(Collection entries)
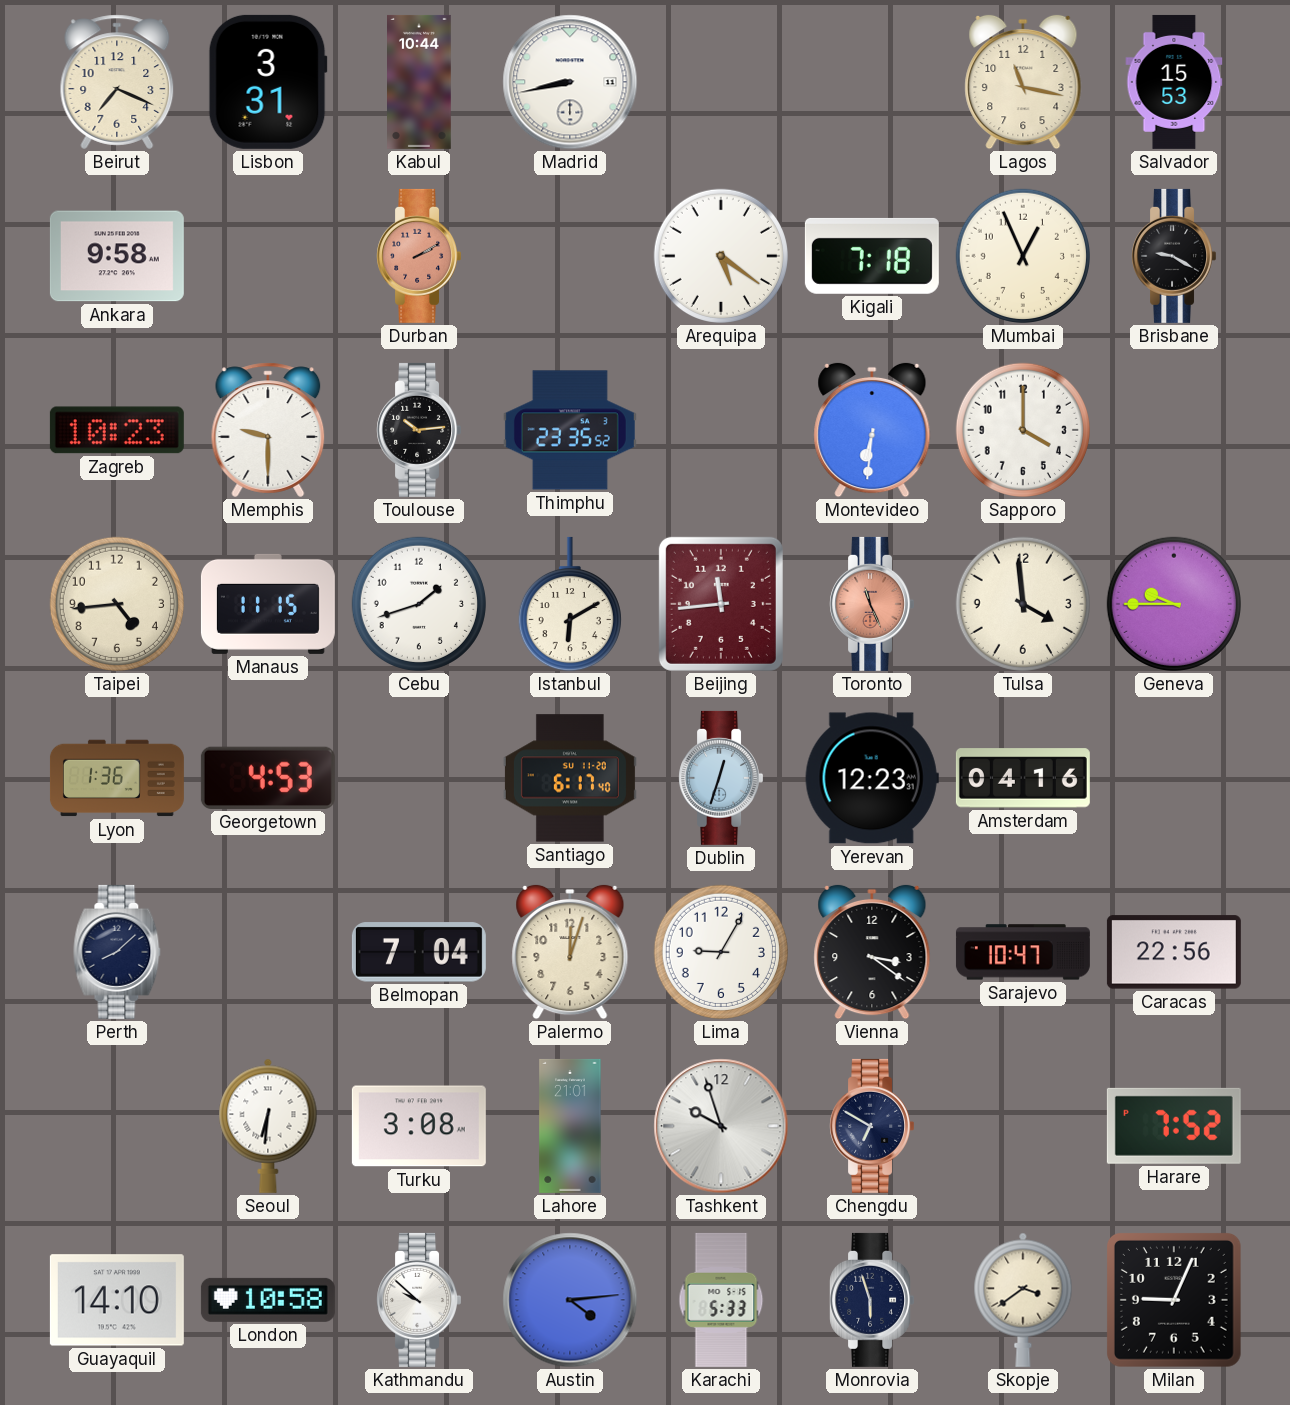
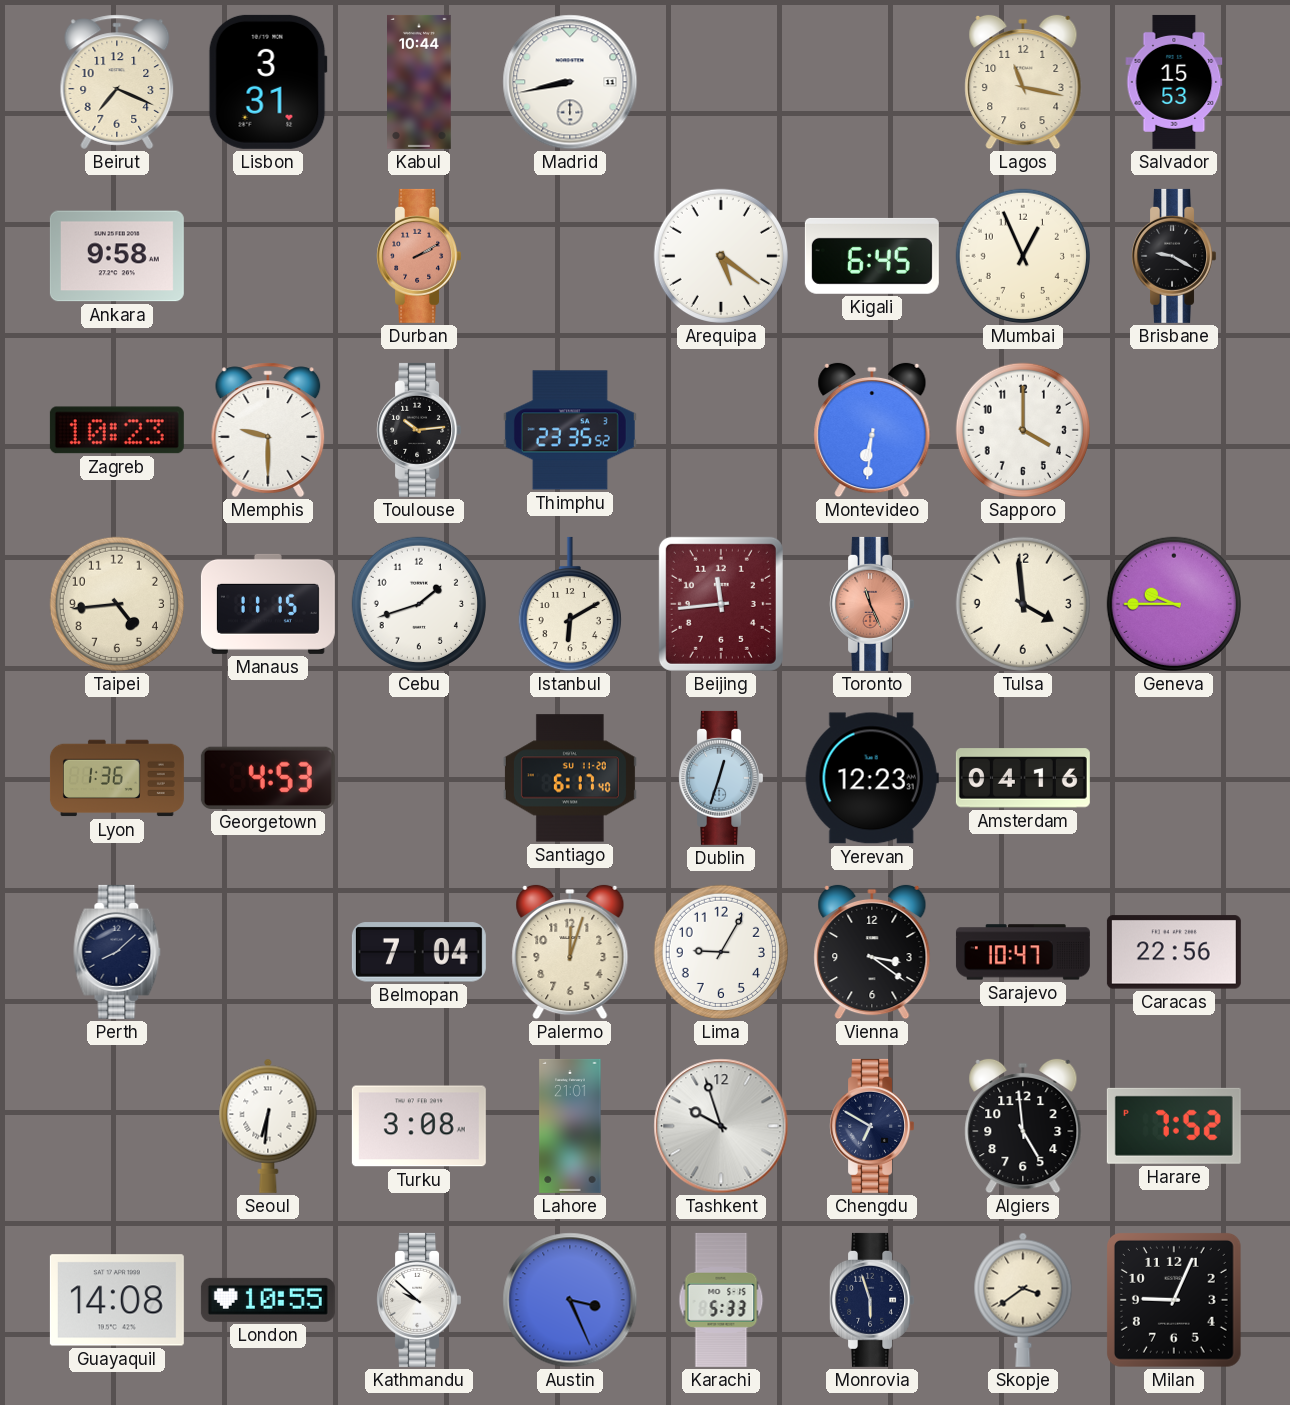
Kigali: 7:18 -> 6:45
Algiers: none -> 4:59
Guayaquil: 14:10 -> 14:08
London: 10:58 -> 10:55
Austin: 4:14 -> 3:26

...

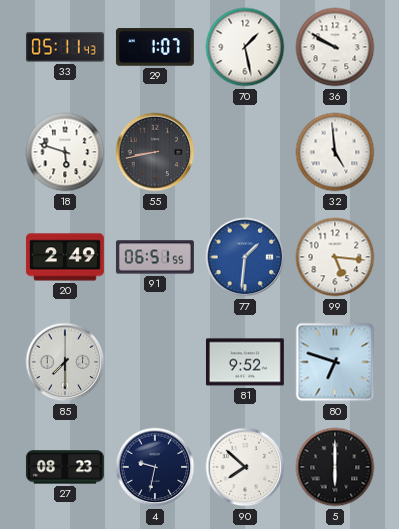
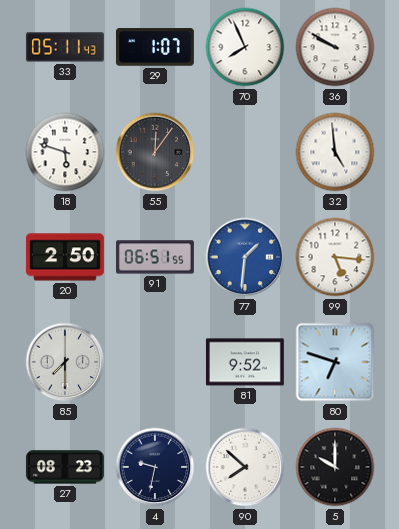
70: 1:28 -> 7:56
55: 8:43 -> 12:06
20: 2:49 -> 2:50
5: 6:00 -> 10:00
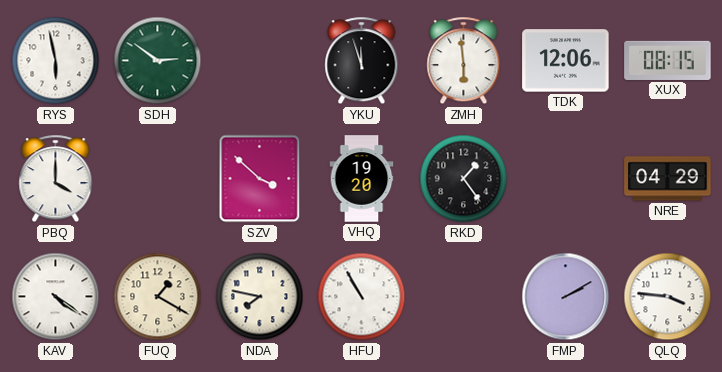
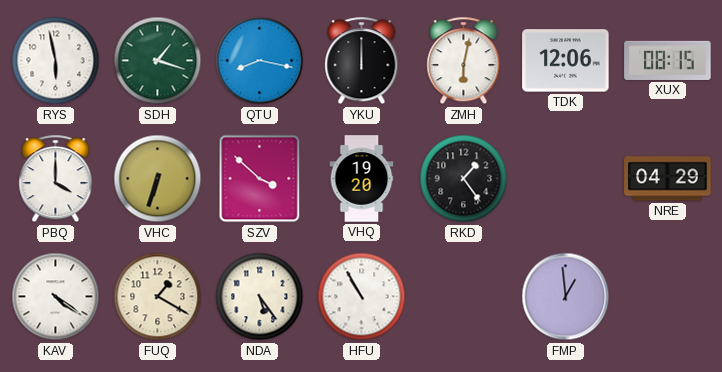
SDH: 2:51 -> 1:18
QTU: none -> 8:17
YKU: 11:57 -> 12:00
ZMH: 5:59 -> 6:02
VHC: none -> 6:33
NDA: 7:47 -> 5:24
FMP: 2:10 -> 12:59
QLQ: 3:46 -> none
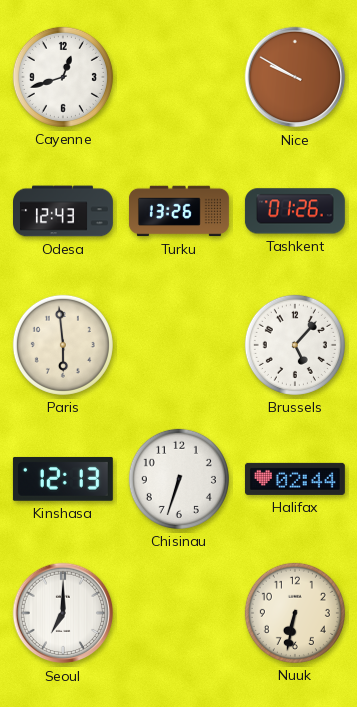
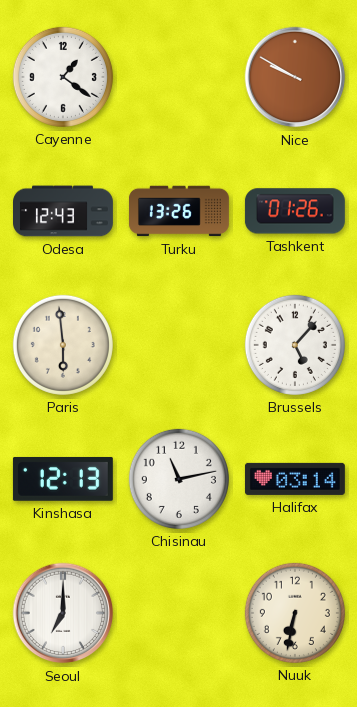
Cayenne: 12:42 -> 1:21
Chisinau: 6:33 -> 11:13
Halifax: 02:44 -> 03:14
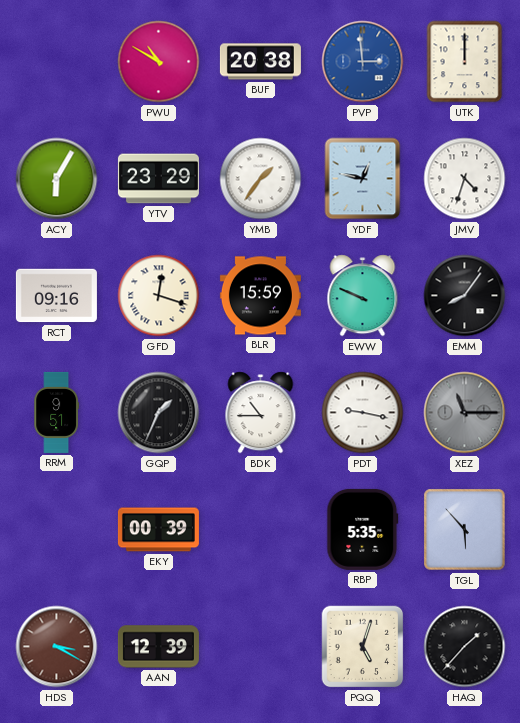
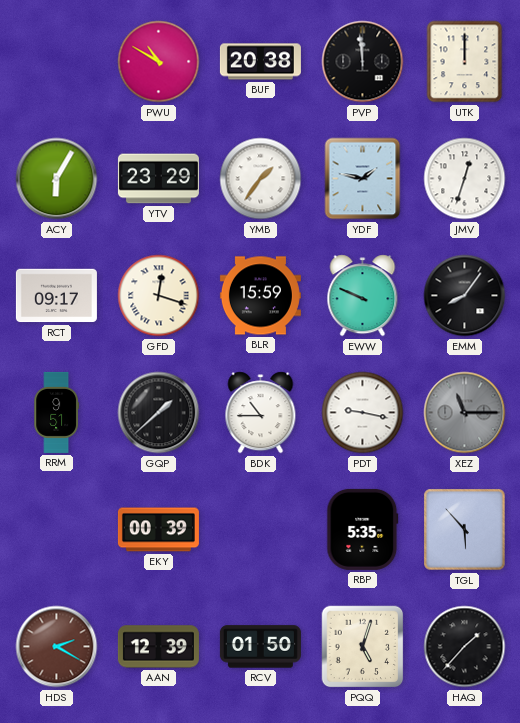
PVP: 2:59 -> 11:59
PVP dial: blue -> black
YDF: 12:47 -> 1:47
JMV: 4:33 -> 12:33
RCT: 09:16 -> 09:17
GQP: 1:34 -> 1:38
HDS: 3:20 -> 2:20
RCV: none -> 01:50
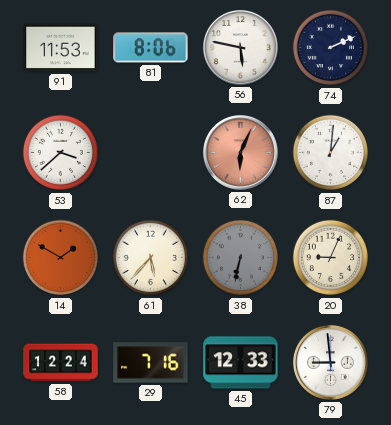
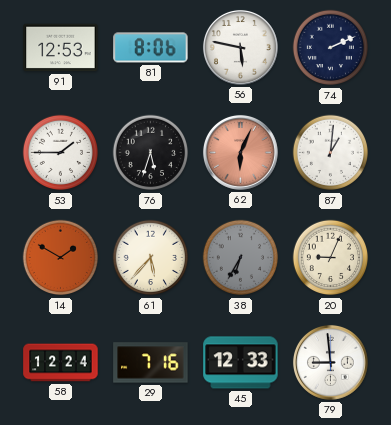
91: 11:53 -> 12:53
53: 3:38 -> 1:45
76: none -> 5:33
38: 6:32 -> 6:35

...

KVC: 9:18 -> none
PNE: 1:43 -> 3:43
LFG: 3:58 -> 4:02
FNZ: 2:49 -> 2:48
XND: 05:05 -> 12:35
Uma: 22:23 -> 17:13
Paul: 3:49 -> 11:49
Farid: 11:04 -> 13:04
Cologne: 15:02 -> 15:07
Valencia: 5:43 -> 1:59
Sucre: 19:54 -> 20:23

* **INSTRUCTION**
Write out again the rows from the line containing "70: 1:28 -> 7:56" down through the line containing "38: 6:32 -> 6:35", swapping in "blank" wherever "none" appears and keeping everything else the same. Leave the pictures out of your answer.

* **CORRECT RESPONSE**
70: 1:28 -> 7:56
55: 8:43 -> 12:06
20: 2:49 -> 2:50
5: 6:00 -> 10:00
SDH: 2:51 -> 1:18
QTU: blank -> 8:17
YKU: 11:57 -> 12:00
ZMH: 5:59 -> 6:02
VHC: blank -> 6:33
NDA: 7:47 -> 5:24
FMP: 2:10 -> 12:59
QLQ: 3:46 -> blank
Cayenne: 12:42 -> 1:21
Chisinau: 6:33 -> 11:13
Halifax: 02:44 -> 03:14
PVP: 2:59 -> 11:59
PVP dial: blue -> black
YDF: 12:47 -> 1:47
JMV: 4:33 -> 12:33
RCT: 09:16 -> 09:17
GQP: 1:34 -> 1:38
HDS: 3:20 -> 2:20
RCV: blank -> 01:50
91: 11:53 -> 12:53
53: 3:38 -> 1:45
76: blank -> 5:33
38: 6:32 -> 6:35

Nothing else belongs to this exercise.